Look through the material for lines with the word "blue", and copy each one.
----------------------------------------
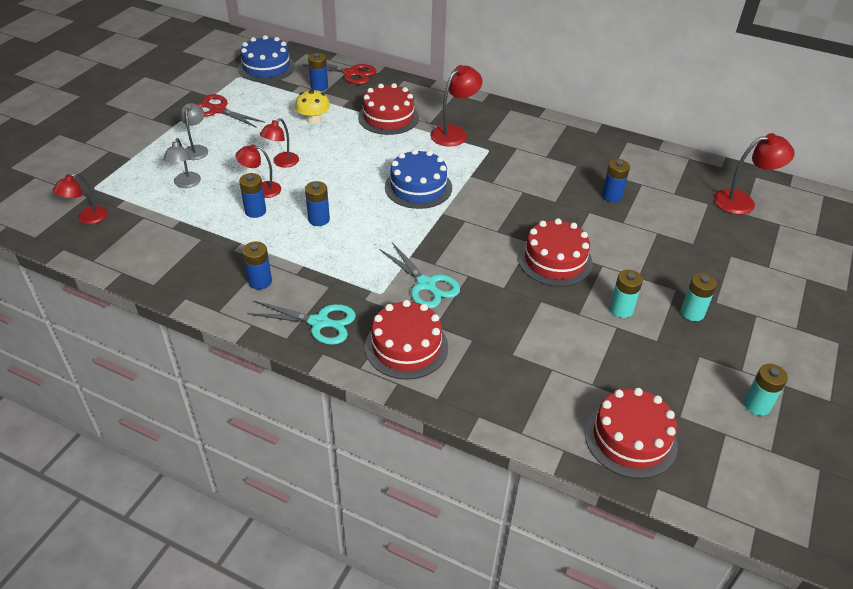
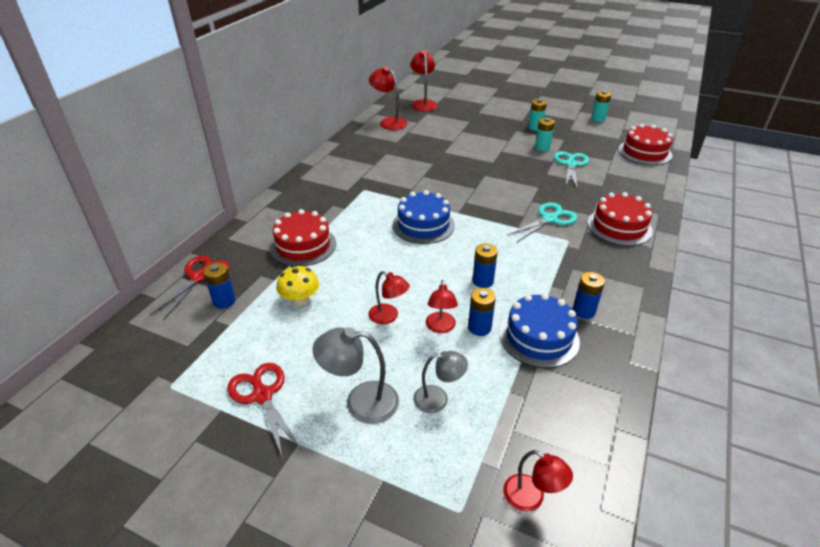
camera: 90 degrees left, 5 degrees down
grey lamp [180,103,208,160] -> grey lamp [313,327,399,424], size x1.50
red scissors [196,94,265,128] -> red scissors turned 120 degrees clockwise [227,363,302,458]
blue cake [238,35,295,82] -> blue cake moved to [499,293,580,368]
turquoise scissors [247,301,356,345] -> turquoise scissors moved to [554,151,589,188]
red lamp [430,65,483,147] -> red lamp moved to [369,66,408,130]
red cake [518,218,593,287] -> none
blue battery [602,159,630,202] -> none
----------------------------------------
FINAL ANSWER:
blue cake [238,35,295,82] -> blue cake moved to [499,293,580,368]
blue battery [602,159,630,202] -> none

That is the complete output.